Data shown Start Marker

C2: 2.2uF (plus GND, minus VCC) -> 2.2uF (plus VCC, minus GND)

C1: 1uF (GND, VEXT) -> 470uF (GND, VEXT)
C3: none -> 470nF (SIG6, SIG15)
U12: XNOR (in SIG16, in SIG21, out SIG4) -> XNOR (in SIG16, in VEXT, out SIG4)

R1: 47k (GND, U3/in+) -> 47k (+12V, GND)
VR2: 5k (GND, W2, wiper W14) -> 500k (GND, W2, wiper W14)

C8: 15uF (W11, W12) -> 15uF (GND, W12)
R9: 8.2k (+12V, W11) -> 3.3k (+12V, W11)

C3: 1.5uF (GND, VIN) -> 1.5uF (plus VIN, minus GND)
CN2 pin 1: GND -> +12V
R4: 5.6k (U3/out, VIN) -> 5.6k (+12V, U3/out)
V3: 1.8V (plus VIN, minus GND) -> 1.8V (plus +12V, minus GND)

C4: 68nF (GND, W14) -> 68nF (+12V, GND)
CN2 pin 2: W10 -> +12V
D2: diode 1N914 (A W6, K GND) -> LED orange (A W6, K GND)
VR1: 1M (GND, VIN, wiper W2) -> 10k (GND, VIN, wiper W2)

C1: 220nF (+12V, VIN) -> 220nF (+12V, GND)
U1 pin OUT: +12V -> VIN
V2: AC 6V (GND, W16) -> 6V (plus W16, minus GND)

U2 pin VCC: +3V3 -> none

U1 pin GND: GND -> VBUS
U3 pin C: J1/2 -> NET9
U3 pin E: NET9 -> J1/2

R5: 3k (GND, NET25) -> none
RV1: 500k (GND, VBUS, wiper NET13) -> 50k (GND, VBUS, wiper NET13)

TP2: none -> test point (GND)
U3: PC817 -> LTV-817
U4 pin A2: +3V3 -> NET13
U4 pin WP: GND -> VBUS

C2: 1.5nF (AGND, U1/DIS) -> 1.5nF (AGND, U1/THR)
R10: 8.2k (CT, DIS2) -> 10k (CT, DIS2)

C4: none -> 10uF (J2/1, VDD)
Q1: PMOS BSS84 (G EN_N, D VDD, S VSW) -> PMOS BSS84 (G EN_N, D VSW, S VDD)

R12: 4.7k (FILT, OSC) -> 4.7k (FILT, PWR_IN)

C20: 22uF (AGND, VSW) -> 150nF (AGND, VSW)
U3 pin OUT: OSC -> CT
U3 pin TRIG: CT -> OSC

Data shown End Marker

▶ _Action item_
The output should be a character-exact copy of all entries.

▶ _Written solution_
C2: 2.2uF (plus GND, minus VCC) -> 2.2uF (plus VCC, minus GND)

C1: 1uF (GND, VEXT) -> 470uF (GND, VEXT)
C3: none -> 470nF (SIG6, SIG15)
U12: XNOR (in SIG16, in SIG21, out SIG4) -> XNOR (in SIG16, in VEXT, out SIG4)

R1: 47k (GND, U3/in+) -> 47k (+12V, GND)
VR2: 5k (GND, W2, wiper W14) -> 500k (GND, W2, wiper W14)

C8: 15uF (W11, W12) -> 15uF (GND, W12)
R9: 8.2k (+12V, W11) -> 3.3k (+12V, W11)

C3: 1.5uF (GND, VIN) -> 1.5uF (plus VIN, minus GND)
CN2 pin 1: GND -> +12V
R4: 5.6k (U3/out, VIN) -> 5.6k (+12V, U3/out)
V3: 1.8V (plus VIN, minus GND) -> 1.8V (plus +12V, minus GND)

C4: 68nF (GND, W14) -> 68nF (+12V, GND)
CN2 pin 2: W10 -> +12V
D2: diode 1N914 (A W6, K GND) -> LED orange (A W6, K GND)
VR1: 1M (GND, VIN, wiper W2) -> 10k (GND, VIN, wiper W2)

C1: 220nF (+12V, VIN) -> 220nF (+12V, GND)
U1 pin OUT: +12V -> VIN
V2: AC 6V (GND, W16) -> 6V (plus W16, minus GND)

U2 pin VCC: +3V3 -> none

U1 pin GND: GND -> VBUS
U3 pin C: J1/2 -> NET9
U3 pin E: NET9 -> J1/2

R5: 3k (GND, NET25) -> none
RV1: 500k (GND, VBUS, wiper NET13) -> 50k (GND, VBUS, wiper NET13)

TP2: none -> test point (GND)
U3: PC817 -> LTV-817
U4 pin A2: +3V3 -> NET13
U4 pin WP: GND -> VBUS

C2: 1.5nF (AGND, U1/DIS) -> 1.5nF (AGND, U1/THR)
R10: 8.2k (CT, DIS2) -> 10k (CT, DIS2)

C4: none -> 10uF (J2/1, VDD)
Q1: PMOS BSS84 (G EN_N, D VDD, S VSW) -> PMOS BSS84 (G EN_N, D VSW, S VDD)

R12: 4.7k (FILT, OSC) -> 4.7k (FILT, PWR_IN)

C20: 22uF (AGND, VSW) -> 150nF (AGND, VSW)
U3 pin OUT: OSC -> CT
U3 pin TRIG: CT -> OSC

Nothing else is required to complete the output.